Records from a collection:
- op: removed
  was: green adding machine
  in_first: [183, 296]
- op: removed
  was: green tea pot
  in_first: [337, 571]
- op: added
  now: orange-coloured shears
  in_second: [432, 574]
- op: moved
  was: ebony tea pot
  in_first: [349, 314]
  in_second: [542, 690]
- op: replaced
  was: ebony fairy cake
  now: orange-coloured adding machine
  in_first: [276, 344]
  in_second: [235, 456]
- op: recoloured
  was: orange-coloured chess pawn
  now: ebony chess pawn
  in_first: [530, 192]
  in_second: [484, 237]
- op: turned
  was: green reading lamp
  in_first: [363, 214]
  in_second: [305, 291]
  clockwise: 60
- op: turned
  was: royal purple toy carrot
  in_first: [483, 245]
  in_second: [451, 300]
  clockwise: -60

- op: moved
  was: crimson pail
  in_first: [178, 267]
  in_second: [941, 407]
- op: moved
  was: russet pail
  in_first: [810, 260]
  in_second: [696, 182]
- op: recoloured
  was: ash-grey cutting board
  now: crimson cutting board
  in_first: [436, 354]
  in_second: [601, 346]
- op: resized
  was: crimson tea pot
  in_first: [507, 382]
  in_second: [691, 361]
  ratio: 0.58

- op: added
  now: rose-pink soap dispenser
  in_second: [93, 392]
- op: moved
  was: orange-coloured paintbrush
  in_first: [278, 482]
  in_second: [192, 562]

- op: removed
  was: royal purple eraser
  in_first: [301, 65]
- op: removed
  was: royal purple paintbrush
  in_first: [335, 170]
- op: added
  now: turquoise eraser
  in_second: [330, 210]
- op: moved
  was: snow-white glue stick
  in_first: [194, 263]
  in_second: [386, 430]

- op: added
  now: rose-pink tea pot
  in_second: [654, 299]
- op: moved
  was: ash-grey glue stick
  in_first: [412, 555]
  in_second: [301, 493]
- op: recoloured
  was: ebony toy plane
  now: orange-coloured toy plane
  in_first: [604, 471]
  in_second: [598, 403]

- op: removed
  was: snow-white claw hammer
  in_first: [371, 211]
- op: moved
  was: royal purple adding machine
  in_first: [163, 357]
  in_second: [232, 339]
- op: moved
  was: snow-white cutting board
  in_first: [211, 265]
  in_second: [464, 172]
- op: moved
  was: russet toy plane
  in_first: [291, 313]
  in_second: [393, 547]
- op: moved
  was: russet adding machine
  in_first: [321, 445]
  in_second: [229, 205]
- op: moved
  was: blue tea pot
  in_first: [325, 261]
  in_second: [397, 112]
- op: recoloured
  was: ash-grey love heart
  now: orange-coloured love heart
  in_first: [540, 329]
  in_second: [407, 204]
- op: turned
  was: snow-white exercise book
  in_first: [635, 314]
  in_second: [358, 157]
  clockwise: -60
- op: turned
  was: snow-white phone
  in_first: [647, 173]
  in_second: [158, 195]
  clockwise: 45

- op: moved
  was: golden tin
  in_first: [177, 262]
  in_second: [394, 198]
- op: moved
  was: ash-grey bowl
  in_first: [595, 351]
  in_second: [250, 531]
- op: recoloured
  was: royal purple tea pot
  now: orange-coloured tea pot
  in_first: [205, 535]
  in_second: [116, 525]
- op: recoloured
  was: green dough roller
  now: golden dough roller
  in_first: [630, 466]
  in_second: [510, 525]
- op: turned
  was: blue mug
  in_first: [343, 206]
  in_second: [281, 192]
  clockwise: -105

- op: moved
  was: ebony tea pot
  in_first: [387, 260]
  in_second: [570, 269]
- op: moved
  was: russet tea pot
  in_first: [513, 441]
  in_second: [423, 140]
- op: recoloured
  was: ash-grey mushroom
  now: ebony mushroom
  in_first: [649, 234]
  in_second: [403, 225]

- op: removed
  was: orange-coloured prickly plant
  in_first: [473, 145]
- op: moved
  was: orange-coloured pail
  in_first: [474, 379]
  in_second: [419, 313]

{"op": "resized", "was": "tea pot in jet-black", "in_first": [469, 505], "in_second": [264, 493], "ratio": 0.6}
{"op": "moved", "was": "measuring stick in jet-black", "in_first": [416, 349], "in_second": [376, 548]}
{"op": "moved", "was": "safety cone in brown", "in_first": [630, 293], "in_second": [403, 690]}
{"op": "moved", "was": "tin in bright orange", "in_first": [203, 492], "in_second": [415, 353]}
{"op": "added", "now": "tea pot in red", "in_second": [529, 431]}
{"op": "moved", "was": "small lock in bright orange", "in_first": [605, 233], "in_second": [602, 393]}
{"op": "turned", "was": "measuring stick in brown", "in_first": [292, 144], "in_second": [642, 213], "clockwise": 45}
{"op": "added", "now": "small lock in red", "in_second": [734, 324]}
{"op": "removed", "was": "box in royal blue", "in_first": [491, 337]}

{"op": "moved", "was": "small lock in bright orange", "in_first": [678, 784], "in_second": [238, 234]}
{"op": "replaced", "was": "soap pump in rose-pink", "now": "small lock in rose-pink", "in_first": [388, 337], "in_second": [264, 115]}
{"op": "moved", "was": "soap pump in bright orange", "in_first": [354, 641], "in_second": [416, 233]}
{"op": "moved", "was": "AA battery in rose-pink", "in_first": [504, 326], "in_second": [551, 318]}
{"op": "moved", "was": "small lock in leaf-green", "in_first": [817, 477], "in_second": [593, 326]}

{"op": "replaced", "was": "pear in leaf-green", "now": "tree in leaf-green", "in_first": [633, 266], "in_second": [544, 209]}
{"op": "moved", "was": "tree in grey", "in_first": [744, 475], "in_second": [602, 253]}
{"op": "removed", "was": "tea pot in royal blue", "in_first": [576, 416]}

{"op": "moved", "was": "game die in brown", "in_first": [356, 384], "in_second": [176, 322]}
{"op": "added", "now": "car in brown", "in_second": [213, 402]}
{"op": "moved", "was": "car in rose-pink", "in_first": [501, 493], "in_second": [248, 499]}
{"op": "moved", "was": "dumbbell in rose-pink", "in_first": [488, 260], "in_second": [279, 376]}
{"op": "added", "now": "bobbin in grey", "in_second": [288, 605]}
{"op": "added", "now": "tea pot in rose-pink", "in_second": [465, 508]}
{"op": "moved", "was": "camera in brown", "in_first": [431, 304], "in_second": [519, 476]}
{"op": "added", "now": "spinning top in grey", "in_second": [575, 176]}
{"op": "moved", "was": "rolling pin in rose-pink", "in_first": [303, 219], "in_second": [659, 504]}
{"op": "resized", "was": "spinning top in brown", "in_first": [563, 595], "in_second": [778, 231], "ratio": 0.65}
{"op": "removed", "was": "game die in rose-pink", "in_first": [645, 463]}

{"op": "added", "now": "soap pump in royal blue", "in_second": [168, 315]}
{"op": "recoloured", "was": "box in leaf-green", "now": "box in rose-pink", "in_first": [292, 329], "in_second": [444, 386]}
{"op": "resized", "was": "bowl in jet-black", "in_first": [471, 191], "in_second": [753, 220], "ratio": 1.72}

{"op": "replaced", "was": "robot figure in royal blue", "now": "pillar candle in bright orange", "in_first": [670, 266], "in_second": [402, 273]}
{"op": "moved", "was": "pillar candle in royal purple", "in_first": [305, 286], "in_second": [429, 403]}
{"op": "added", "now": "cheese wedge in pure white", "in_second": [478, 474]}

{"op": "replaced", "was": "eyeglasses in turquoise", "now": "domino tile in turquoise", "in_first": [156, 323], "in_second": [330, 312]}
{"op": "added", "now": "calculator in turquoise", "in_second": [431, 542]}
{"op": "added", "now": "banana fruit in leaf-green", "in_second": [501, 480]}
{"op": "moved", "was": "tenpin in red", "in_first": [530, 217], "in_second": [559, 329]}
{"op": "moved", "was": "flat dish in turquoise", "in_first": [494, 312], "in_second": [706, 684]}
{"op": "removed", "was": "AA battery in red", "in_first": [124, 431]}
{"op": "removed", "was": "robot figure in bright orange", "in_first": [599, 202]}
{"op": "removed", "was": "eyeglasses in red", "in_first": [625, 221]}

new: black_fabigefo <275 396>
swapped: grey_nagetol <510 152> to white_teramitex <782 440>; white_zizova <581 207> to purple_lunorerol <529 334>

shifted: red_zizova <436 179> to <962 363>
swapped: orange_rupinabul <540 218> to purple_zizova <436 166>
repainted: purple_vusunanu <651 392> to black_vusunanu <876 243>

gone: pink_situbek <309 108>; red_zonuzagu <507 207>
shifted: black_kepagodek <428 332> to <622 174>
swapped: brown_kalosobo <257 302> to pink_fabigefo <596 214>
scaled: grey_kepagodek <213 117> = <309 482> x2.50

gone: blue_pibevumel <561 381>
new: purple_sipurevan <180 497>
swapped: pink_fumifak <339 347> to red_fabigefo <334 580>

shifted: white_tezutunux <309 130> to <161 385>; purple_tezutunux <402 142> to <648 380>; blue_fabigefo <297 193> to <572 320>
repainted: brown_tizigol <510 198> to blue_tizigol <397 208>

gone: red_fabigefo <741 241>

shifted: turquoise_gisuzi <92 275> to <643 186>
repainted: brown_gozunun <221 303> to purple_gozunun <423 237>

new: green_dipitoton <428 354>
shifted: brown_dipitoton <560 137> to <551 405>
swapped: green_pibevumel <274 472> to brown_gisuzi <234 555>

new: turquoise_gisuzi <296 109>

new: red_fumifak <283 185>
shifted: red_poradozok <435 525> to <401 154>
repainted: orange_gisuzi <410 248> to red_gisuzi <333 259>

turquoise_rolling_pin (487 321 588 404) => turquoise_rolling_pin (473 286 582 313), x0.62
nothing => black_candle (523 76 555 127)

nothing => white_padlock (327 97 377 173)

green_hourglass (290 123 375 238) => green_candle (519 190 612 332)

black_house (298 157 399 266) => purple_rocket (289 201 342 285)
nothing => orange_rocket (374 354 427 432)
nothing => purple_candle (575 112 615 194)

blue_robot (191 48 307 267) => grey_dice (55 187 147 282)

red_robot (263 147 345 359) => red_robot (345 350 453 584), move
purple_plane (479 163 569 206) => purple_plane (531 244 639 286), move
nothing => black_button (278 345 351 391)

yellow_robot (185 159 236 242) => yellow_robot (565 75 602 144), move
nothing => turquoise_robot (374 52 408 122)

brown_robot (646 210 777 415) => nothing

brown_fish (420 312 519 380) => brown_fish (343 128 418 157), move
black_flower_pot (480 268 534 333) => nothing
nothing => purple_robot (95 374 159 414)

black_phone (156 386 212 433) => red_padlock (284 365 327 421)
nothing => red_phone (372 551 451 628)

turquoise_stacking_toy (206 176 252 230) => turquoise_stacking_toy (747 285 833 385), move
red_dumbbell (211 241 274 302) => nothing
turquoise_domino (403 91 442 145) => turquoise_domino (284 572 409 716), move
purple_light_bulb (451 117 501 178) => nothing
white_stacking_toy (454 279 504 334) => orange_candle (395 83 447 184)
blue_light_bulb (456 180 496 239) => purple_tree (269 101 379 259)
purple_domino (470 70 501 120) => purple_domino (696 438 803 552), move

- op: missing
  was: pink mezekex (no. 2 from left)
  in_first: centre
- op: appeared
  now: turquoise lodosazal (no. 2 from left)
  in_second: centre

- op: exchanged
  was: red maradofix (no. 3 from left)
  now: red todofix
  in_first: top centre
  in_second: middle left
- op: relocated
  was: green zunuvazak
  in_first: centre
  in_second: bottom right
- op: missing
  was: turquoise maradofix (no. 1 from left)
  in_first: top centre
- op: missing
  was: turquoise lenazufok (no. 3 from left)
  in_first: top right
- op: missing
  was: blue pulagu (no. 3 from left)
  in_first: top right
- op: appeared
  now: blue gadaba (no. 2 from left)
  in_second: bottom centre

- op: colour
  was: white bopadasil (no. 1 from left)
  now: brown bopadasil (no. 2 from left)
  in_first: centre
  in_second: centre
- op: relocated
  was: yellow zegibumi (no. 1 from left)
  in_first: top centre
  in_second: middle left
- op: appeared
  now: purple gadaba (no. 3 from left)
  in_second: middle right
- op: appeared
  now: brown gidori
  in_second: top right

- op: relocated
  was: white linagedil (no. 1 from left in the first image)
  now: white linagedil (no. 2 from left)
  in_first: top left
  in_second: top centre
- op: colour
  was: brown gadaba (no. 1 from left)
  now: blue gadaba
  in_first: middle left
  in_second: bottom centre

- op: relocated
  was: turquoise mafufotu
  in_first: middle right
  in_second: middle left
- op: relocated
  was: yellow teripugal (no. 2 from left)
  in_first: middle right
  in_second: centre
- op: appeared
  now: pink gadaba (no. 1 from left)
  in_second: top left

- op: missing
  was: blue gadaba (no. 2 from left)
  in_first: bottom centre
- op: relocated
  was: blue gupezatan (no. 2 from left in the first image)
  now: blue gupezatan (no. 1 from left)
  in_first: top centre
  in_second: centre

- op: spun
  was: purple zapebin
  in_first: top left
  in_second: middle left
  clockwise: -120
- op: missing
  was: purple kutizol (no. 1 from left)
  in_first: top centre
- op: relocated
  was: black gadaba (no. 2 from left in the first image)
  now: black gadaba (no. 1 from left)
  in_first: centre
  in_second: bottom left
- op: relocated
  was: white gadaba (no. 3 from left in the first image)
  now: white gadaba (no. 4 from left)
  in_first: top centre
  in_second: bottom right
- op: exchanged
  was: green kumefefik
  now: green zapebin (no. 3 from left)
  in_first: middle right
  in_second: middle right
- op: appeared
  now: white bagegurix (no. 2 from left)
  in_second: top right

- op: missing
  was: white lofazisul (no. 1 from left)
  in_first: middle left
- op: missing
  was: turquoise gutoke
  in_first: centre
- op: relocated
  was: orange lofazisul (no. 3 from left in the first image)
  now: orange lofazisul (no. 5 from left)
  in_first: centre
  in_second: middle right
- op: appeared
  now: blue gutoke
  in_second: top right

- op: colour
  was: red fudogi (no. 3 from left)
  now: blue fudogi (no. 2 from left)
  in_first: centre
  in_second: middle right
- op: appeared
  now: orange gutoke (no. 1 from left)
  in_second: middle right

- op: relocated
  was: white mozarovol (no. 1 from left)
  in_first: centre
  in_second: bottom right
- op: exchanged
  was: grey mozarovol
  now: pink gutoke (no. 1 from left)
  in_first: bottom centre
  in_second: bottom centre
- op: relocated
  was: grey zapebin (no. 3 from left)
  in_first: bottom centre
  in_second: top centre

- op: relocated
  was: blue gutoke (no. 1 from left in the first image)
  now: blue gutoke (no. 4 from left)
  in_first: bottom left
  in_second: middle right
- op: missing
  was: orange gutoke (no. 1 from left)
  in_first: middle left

__INSTRUCTIONS TO FOLLOW__.
Find the lines above that contain "pawn" and give their count, with nothing added.

__SOLUTION TO THE PROBLEM__.
2